● **ACTIVITY**
Retype the records below exactly as given, but only from the first line through the line with "J1 pin 2: BAT -> DGND", and without the pictures.

● **SOURCE MATERIAL**

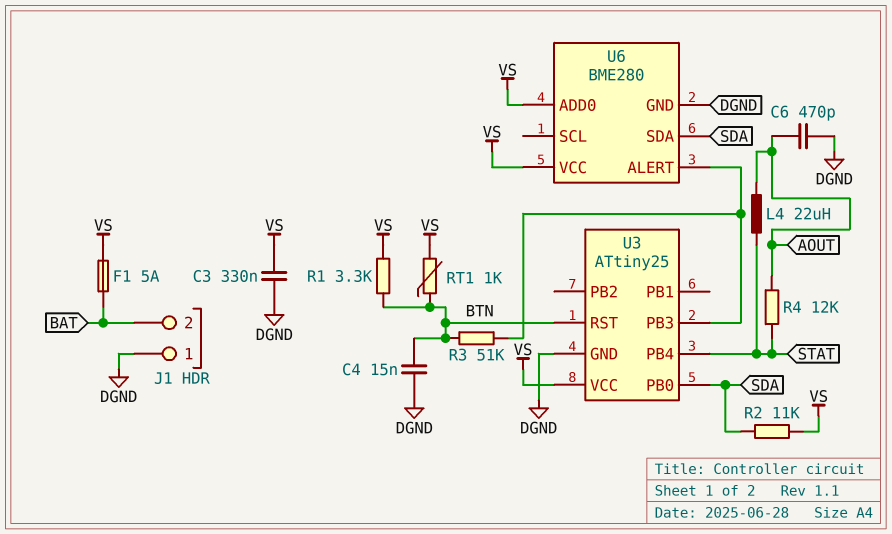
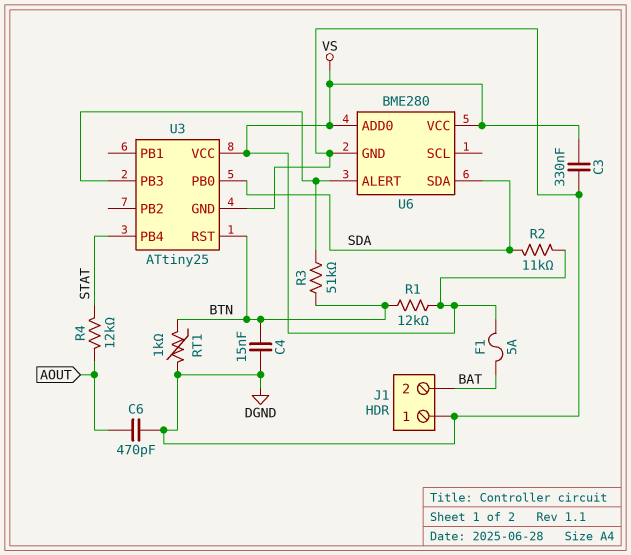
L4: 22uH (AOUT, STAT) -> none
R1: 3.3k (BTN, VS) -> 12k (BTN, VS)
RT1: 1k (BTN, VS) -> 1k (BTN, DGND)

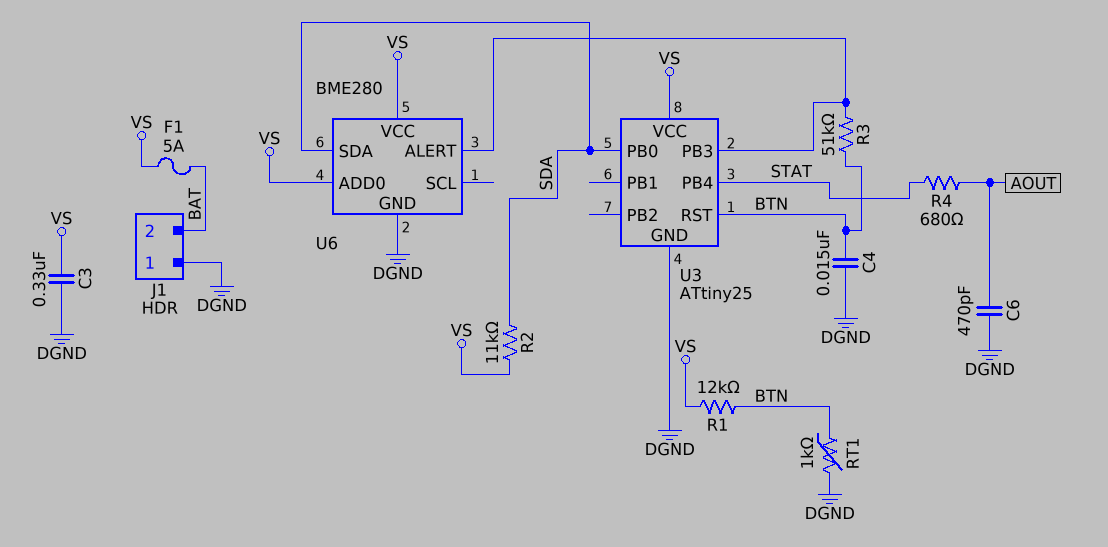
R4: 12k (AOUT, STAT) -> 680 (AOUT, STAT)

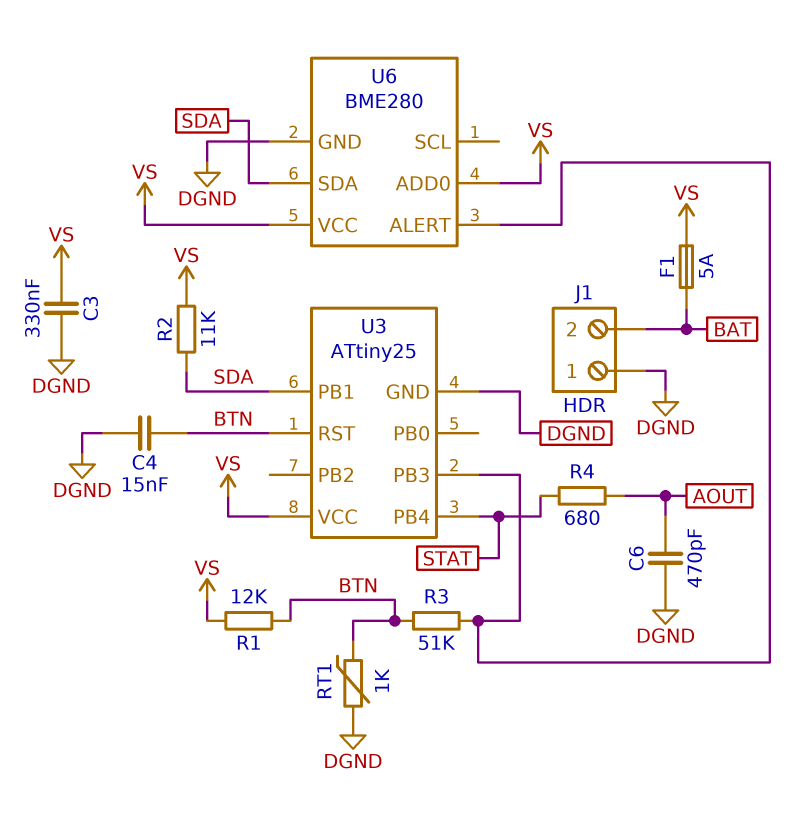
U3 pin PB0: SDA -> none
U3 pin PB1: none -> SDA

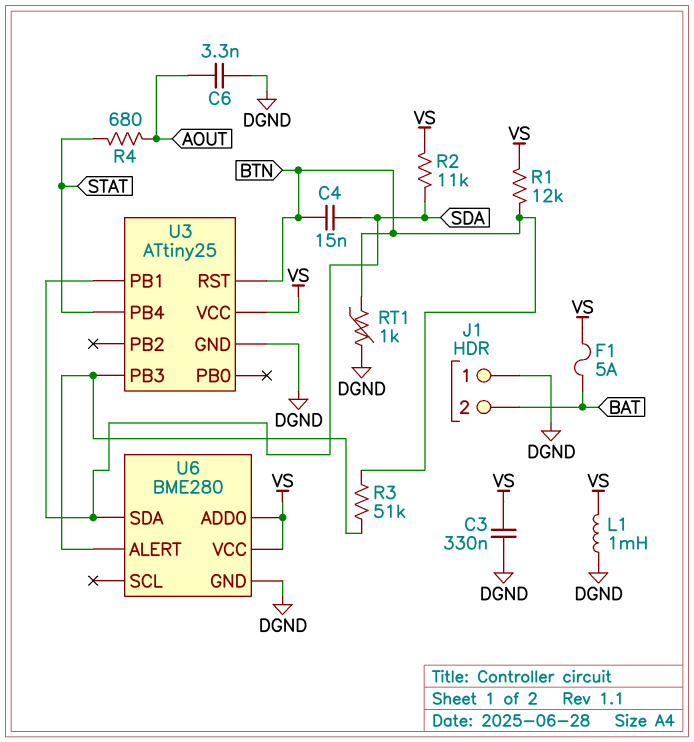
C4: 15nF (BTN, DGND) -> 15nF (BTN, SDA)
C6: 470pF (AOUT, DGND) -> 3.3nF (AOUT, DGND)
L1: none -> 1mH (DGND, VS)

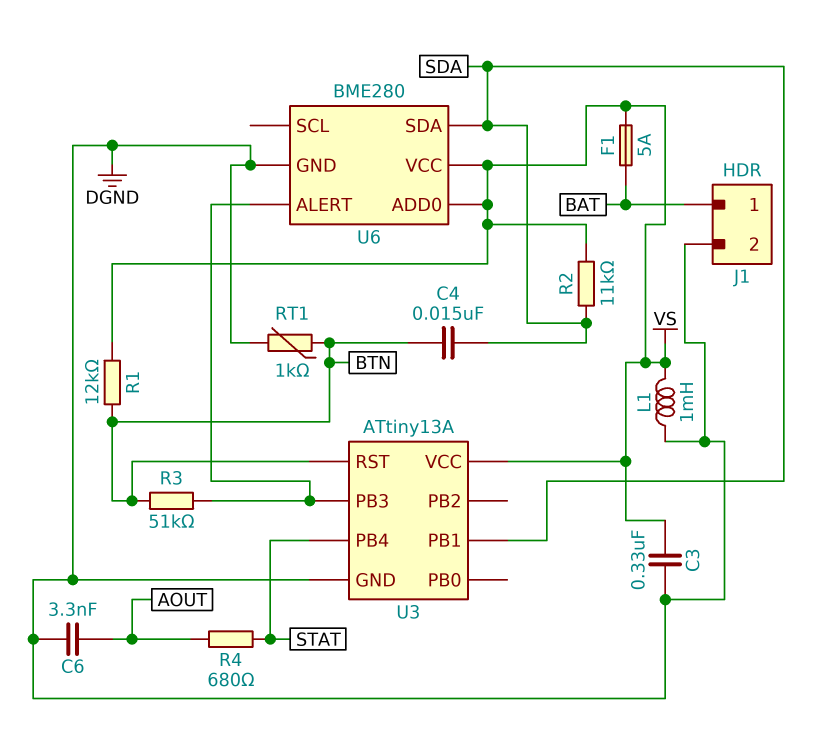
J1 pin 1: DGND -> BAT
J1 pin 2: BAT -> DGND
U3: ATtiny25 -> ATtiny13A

● **SOLUTION**
L4: 22uH (AOUT, STAT) -> none
R1: 3.3k (BTN, VS) -> 12k (BTN, VS)
RT1: 1k (BTN, VS) -> 1k (BTN, DGND)

R4: 12k (AOUT, STAT) -> 680 (AOUT, STAT)

U3 pin PB0: SDA -> none
U3 pin PB1: none -> SDA

C4: 15nF (BTN, DGND) -> 15nF (BTN, SDA)
C6: 470pF (AOUT, DGND) -> 3.3nF (AOUT, DGND)
L1: none -> 1mH (DGND, VS)

J1 pin 1: DGND -> BAT
J1 pin 2: BAT -> DGND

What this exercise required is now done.